* **What to work on**: Every line from the one holding "Isabella: [647,453,696,493] ->" to the end of the entries should be repeated exactly, with the pictures left out.

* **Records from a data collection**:

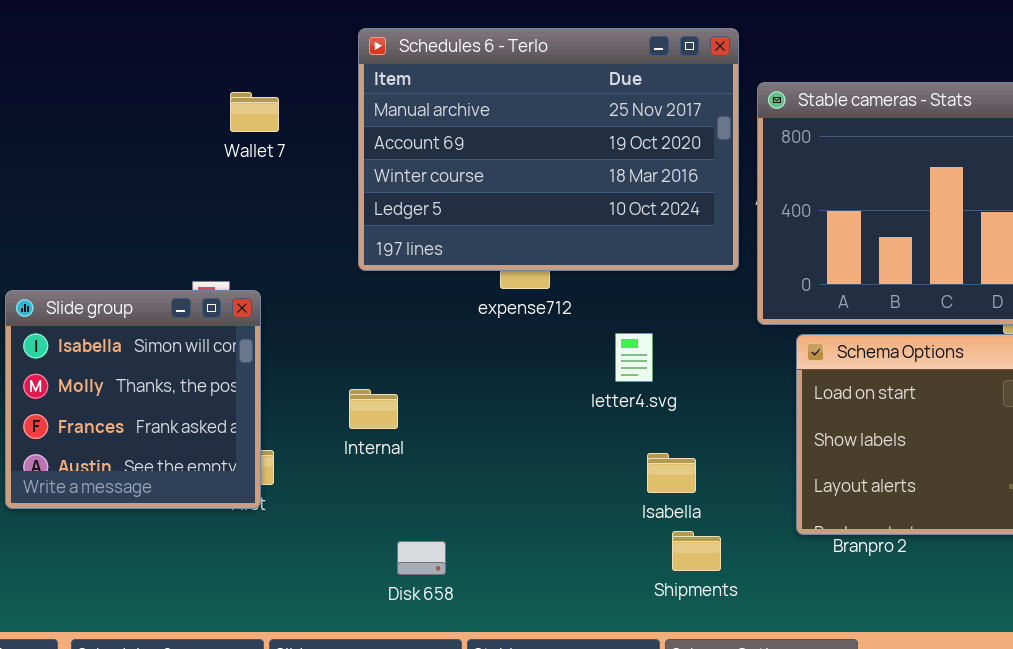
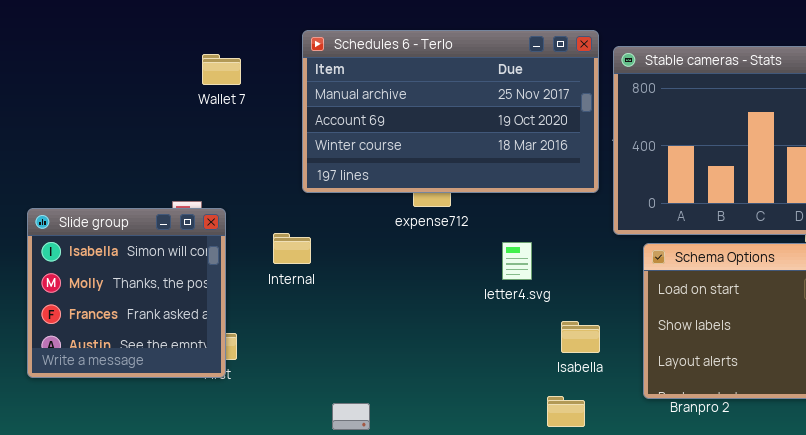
Schedules 6 - Terlo: [358,28,739,271] -> [302,30,599,193], resized
Internal: [349,389,398,429] -> [273,233,311,264], moved
Isabella: [647,453,696,493] -> [561,321,600,353], moved

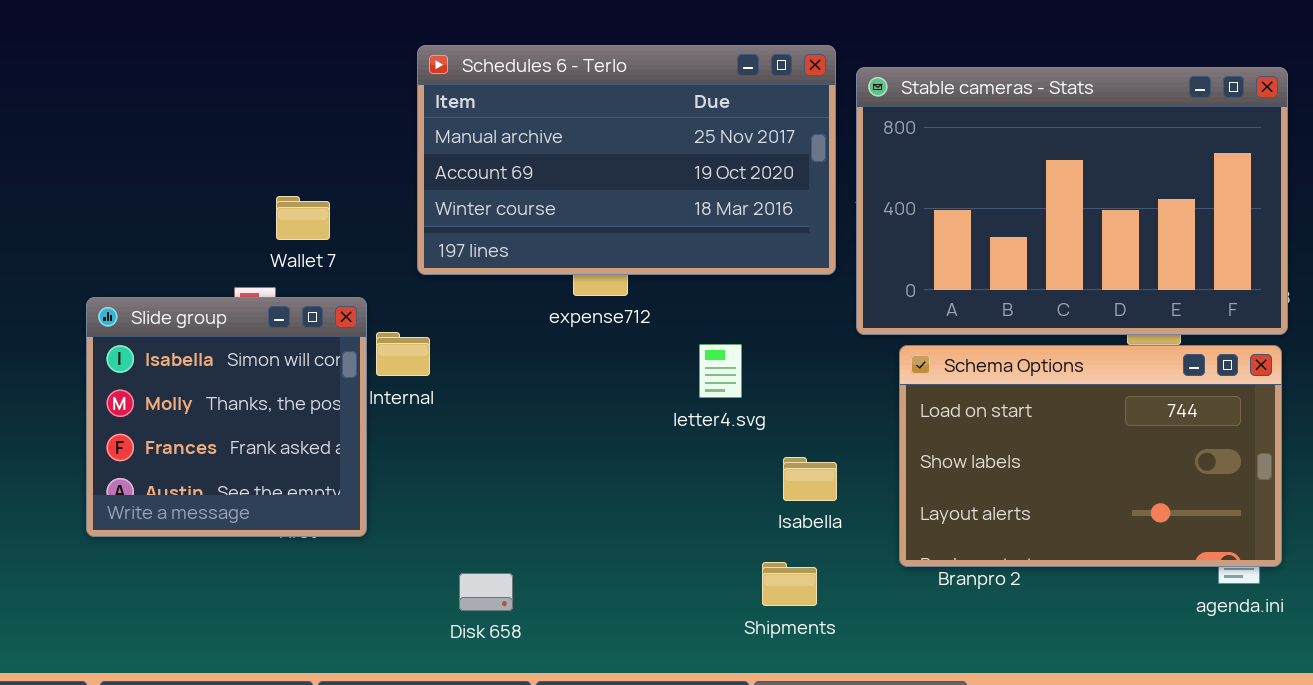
Wallet 7: [202,54,241,85] -> [276,196,330,240], moved
Slide group: [27,208,226,378] -> [86,297,367,537], moved

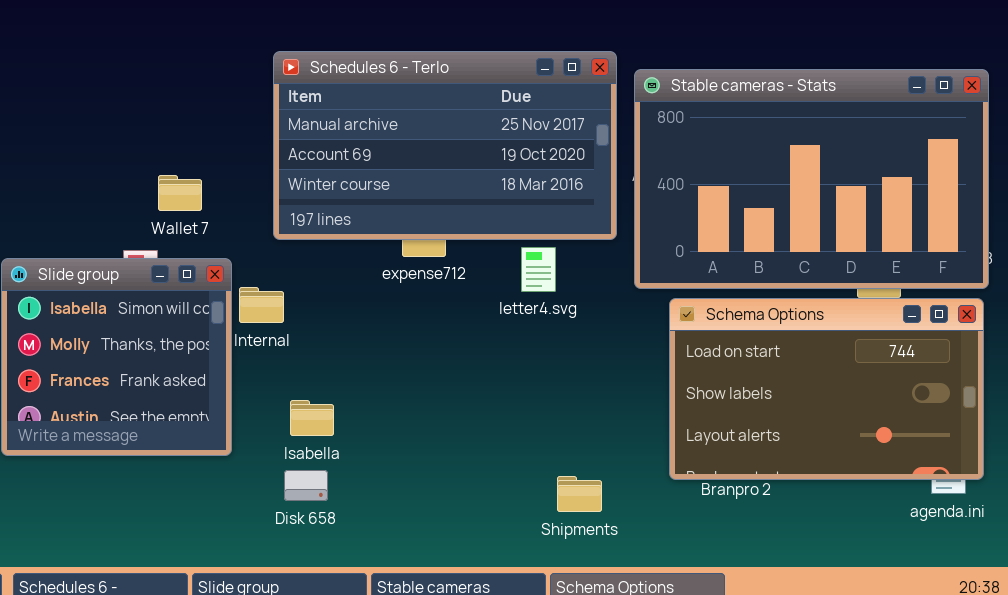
letter4.svg: [699,344,742,398] -> [521,247,556,292], moved
Isabella: [783,457,837,501] -> [290,400,334,436], moved
Disk 658: [459,573,513,611] -> [284,470,328,501], moved

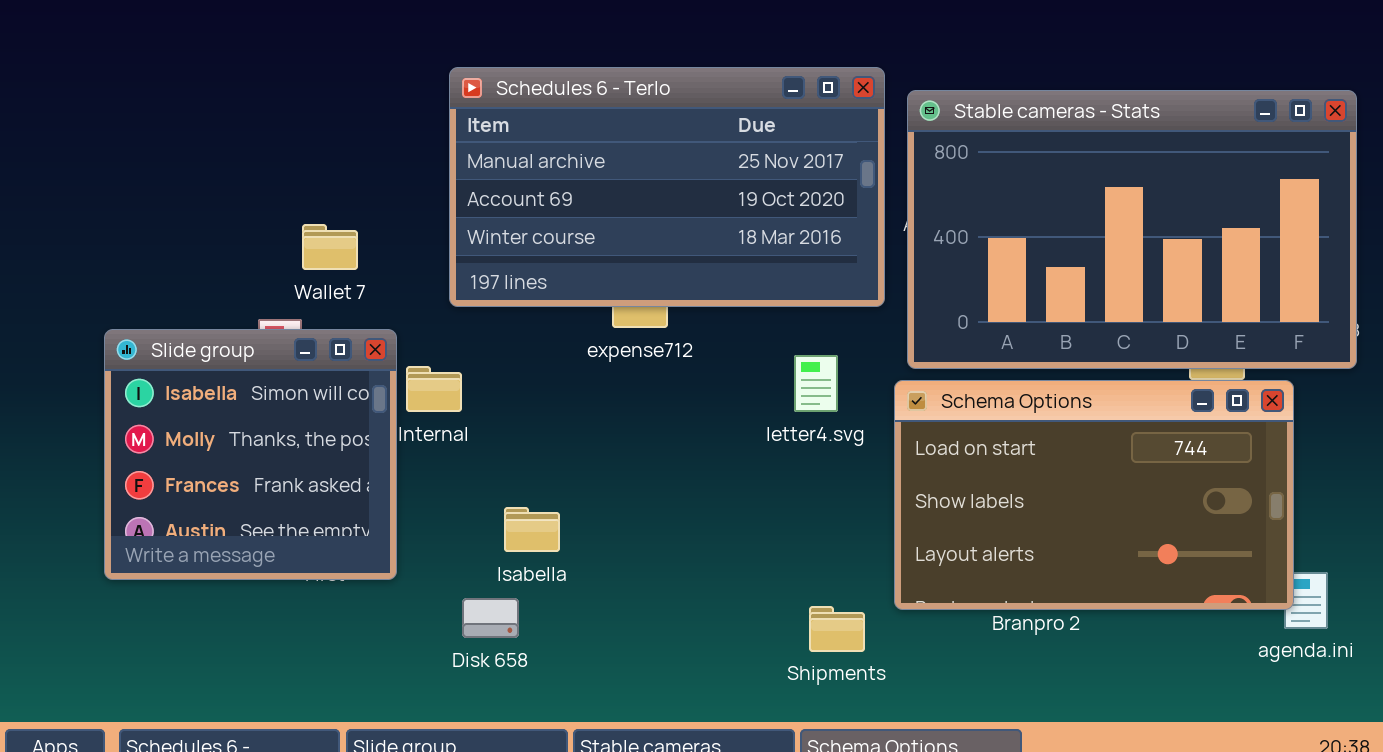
letter4.svg: [521,247,556,292] -> [794,355,838,412], moved
Schema Options: [669,298,984,480] -> [894,380,1294,610], moved
Isabella: [290,400,334,436] -> [504,507,560,552], moved

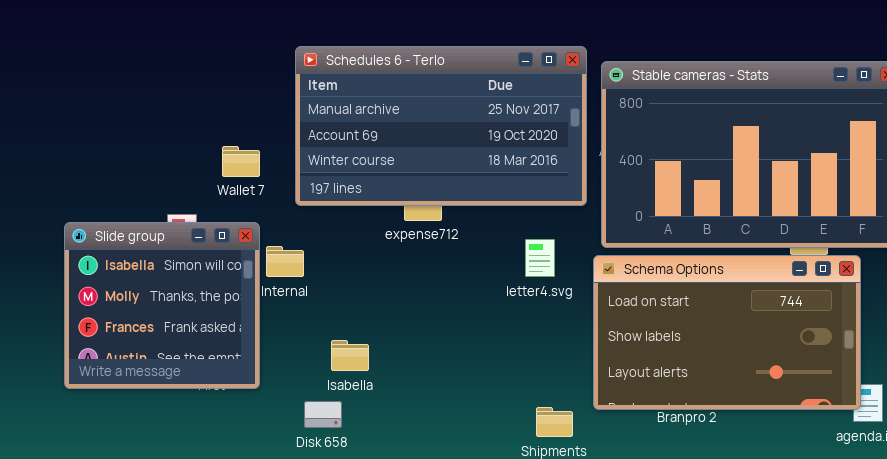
Wallet 7: [302,224,358,270] -> [222,146,260,177], moved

* **Output of the exercise**:
Isabella: [647,453,696,493] -> [561,321,600,353], moved

Wallet 7: [202,54,241,85] -> [276,196,330,240], moved
Slide group: [27,208,226,378] -> [86,297,367,537], moved

letter4.svg: [699,344,742,398] -> [521,247,556,292], moved
Isabella: [783,457,837,501] -> [290,400,334,436], moved
Disk 658: [459,573,513,611] -> [284,470,328,501], moved

letter4.svg: [521,247,556,292] -> [794,355,838,412], moved
Schema Options: [669,298,984,480] -> [894,380,1294,610], moved
Isabella: [290,400,334,436] -> [504,507,560,552], moved

Wallet 7: [302,224,358,270] -> [222,146,260,177], moved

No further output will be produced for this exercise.